# Task description
Your job with the data below: print everything from the line that holds "blue scissors: 2 -> 1" down to the line that holds "white domino: 14 -> 15", ends included, exactly, and nothing else.

# Excerpted records
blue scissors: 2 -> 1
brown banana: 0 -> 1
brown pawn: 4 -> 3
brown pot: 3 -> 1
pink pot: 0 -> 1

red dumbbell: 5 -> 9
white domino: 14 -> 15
---
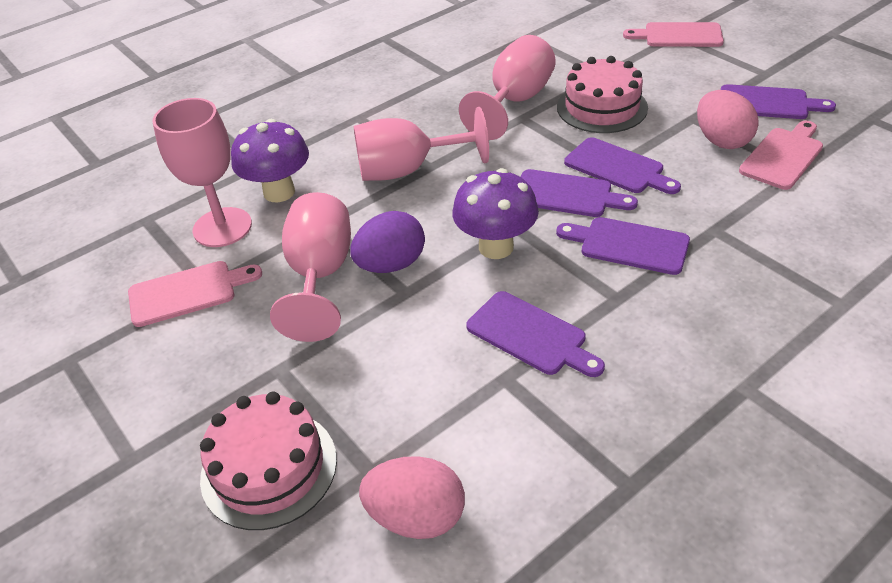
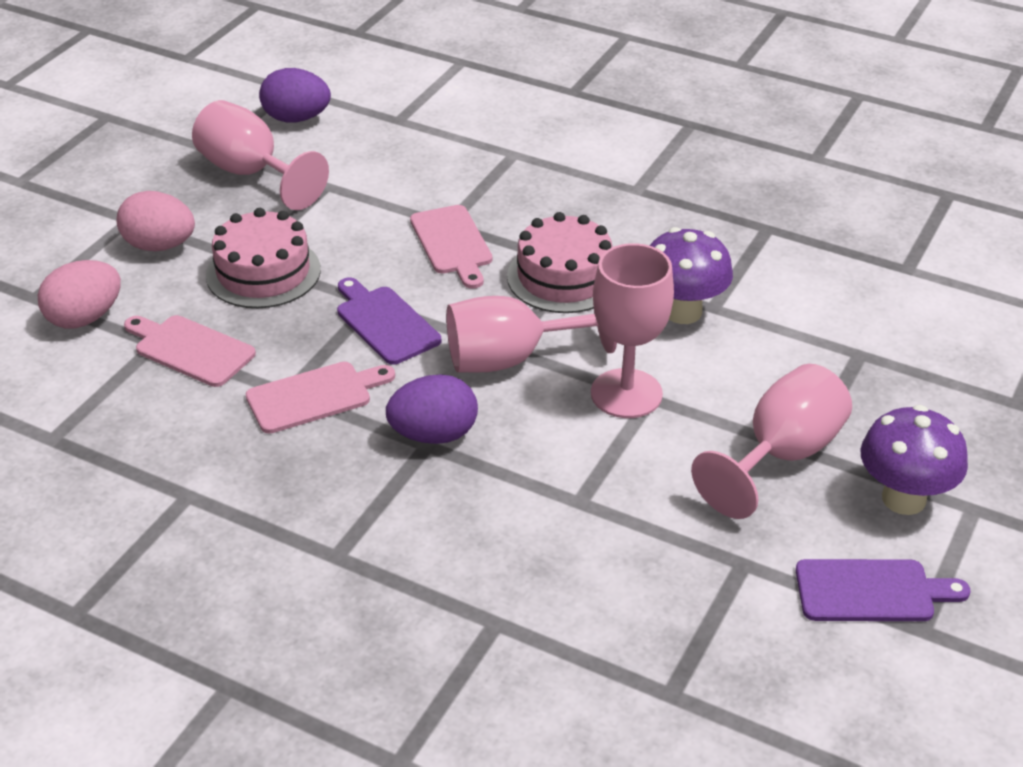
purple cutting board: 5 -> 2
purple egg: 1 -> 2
* * *
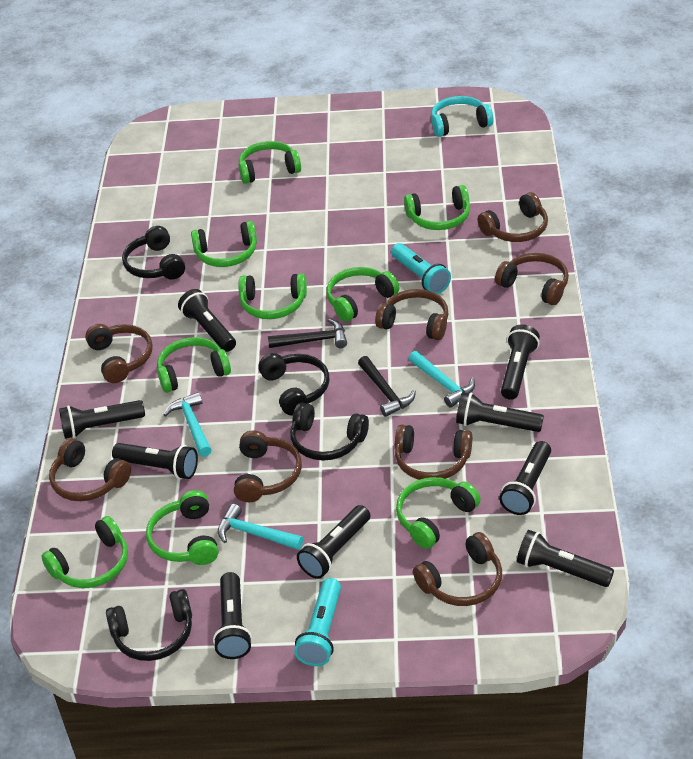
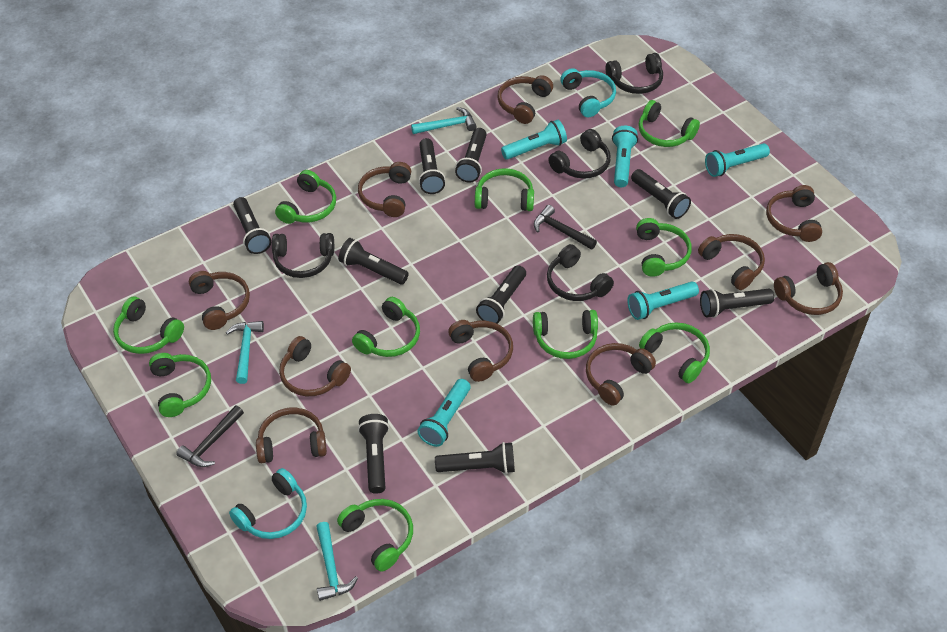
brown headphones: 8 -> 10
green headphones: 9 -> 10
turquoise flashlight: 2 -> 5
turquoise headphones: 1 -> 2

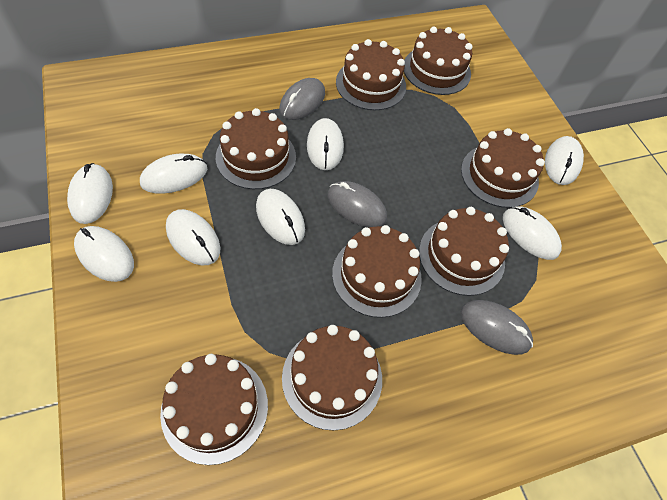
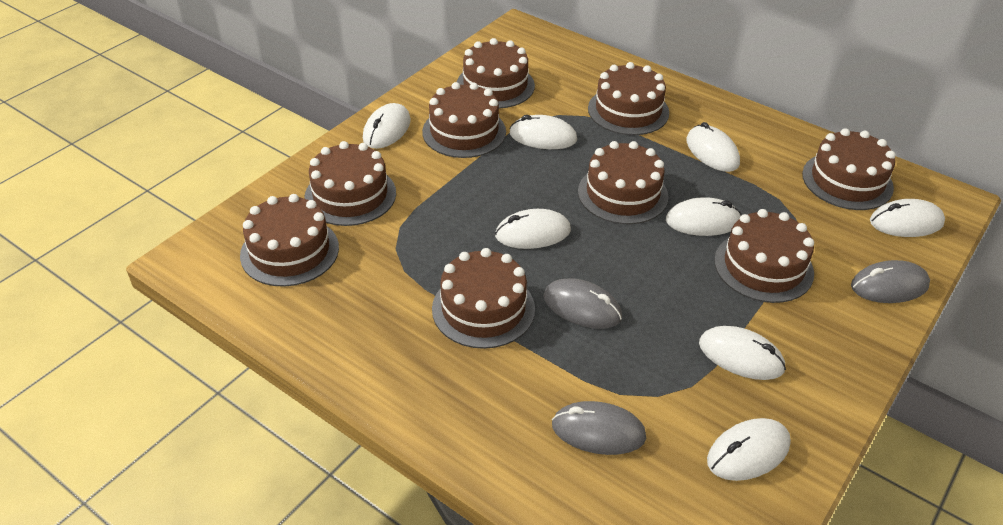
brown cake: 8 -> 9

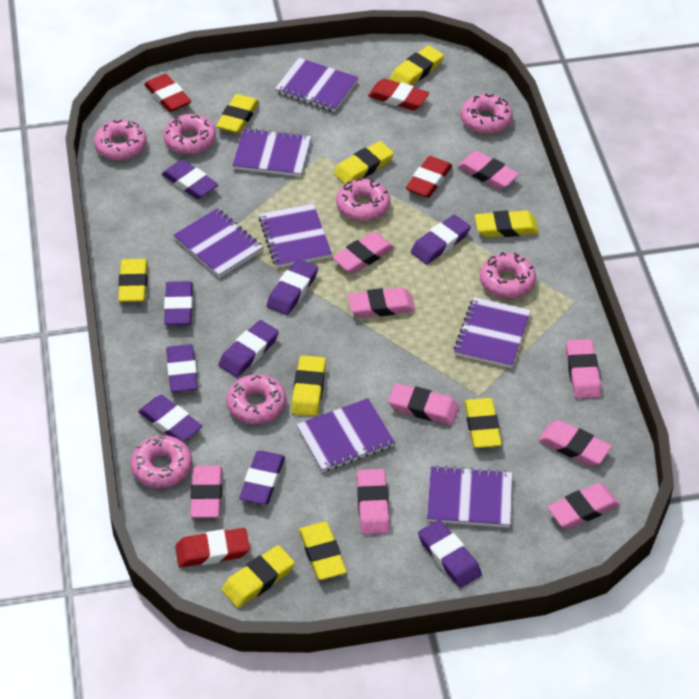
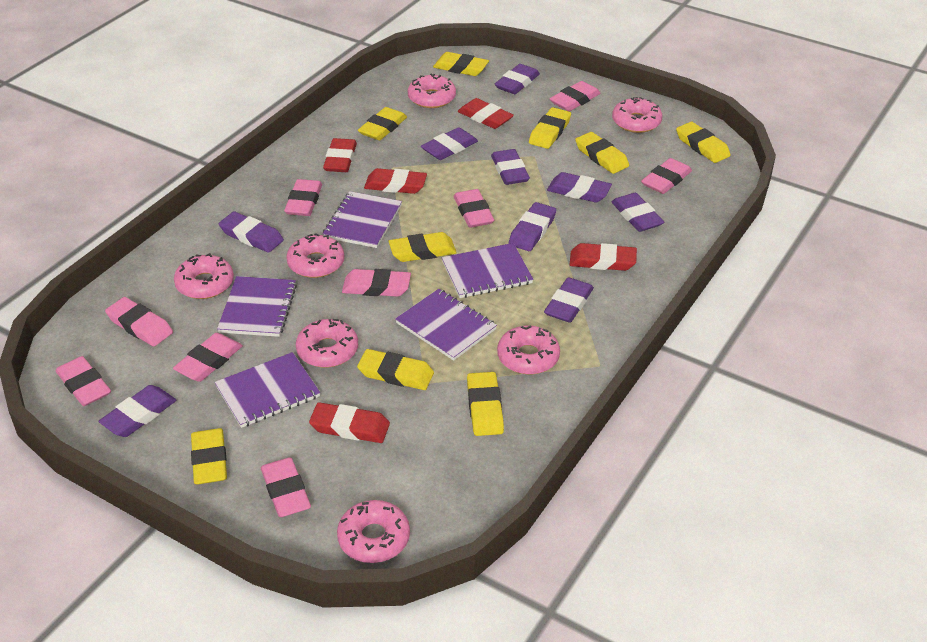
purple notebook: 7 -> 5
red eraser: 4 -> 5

# Completed task
blue scissors: 2 -> 1
brown banana: 0 -> 1
brown pawn: 4 -> 3
brown pot: 3 -> 1
pink pot: 0 -> 1

red dumbbell: 5 -> 9
white domino: 14 -> 15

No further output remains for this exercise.